**EXERCISE DESCRIPTION:** Copy, word for word, each line of the data below from the first through the line containing "(235, 215) = (159, 385): red", and stop there.

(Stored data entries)
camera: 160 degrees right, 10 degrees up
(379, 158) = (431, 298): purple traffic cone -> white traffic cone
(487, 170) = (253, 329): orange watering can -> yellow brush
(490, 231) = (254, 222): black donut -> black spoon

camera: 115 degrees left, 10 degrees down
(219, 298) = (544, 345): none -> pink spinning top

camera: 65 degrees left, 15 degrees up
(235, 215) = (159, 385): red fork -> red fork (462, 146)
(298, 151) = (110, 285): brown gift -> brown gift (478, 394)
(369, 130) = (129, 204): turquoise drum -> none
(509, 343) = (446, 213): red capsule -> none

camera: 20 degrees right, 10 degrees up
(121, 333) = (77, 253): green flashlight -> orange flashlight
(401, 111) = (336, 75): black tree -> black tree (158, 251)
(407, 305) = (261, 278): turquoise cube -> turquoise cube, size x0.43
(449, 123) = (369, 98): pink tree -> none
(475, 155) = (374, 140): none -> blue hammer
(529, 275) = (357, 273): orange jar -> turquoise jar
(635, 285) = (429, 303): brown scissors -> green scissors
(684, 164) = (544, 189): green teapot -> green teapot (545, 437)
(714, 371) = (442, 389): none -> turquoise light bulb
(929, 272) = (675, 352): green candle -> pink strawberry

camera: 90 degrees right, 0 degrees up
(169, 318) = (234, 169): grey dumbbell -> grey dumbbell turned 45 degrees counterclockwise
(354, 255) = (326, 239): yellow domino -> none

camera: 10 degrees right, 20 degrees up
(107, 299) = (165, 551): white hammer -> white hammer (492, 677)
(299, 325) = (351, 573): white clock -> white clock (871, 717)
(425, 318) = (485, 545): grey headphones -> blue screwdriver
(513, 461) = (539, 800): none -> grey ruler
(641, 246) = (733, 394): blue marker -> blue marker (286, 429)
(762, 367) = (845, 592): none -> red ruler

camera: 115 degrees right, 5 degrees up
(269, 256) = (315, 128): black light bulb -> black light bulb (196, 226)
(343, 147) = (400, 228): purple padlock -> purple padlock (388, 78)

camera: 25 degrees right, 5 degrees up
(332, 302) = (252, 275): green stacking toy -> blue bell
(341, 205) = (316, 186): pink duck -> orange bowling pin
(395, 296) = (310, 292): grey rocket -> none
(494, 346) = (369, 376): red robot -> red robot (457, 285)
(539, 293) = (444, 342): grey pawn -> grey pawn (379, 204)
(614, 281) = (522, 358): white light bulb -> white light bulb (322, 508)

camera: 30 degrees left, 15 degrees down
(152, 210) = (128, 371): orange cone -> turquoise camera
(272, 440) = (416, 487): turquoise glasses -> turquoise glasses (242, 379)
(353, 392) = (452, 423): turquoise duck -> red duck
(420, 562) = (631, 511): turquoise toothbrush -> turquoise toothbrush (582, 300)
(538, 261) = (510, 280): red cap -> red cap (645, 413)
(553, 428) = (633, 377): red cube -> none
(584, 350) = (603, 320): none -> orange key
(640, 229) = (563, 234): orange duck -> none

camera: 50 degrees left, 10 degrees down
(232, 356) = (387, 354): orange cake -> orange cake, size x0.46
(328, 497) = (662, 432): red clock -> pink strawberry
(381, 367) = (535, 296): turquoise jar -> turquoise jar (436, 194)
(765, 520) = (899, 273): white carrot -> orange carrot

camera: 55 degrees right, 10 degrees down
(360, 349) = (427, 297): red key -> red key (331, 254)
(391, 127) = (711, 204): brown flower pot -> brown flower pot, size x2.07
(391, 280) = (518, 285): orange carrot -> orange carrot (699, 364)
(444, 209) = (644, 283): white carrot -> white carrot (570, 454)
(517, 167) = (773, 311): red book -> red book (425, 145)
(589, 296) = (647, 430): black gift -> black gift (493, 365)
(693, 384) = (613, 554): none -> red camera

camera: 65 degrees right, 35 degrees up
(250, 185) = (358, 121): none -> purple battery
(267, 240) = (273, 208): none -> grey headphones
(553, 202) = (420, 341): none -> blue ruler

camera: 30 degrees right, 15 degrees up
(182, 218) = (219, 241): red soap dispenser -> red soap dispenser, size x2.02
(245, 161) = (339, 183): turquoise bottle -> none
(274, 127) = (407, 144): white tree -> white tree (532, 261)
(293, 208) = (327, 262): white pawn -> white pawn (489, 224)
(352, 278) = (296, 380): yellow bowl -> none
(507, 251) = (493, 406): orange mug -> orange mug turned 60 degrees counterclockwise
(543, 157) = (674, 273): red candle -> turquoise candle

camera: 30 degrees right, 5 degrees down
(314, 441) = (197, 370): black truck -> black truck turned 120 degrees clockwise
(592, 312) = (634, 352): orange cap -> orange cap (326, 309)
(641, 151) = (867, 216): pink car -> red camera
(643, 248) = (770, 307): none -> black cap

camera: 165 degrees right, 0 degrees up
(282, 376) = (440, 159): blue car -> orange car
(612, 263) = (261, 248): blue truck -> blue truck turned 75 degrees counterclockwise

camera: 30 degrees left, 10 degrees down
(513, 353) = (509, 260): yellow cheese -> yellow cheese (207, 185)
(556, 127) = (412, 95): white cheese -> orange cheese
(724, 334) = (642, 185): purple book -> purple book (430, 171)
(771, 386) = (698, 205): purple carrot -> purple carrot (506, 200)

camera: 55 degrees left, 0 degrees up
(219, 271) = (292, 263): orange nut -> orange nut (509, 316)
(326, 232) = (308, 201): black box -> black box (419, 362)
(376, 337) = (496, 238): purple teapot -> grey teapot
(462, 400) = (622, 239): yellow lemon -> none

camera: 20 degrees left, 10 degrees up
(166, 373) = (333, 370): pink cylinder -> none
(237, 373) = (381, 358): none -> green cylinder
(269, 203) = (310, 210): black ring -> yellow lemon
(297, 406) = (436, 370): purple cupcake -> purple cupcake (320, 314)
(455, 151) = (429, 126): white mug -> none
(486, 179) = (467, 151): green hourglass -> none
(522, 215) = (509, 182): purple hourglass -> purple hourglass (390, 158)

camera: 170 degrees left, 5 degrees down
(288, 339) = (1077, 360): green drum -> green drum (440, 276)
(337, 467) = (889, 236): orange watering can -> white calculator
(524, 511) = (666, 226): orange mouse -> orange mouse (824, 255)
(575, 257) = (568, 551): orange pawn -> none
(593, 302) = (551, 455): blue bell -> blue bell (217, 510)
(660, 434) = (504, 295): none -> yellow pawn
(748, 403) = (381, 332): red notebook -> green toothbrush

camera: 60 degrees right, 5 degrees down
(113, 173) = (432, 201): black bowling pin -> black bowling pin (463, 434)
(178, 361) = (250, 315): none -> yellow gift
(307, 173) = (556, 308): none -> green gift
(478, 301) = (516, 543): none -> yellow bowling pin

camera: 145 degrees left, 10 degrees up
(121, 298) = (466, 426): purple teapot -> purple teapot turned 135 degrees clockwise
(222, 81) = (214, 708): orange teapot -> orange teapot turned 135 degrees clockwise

**FINISHED EXERCISE:**
camera: 160 degrees right, 10 degrees up
(379, 158) = (431, 298): purple traffic cone -> white traffic cone
(487, 170) = (253, 329): orange watering can -> yellow brush
(490, 231) = (254, 222): black donut -> black spoon

camera: 115 degrees left, 10 degrees down
(219, 298) = (544, 345): none -> pink spinning top

camera: 65 degrees left, 15 degrees up
(235, 215) = (159, 385): red fork -> red fork (462, 146)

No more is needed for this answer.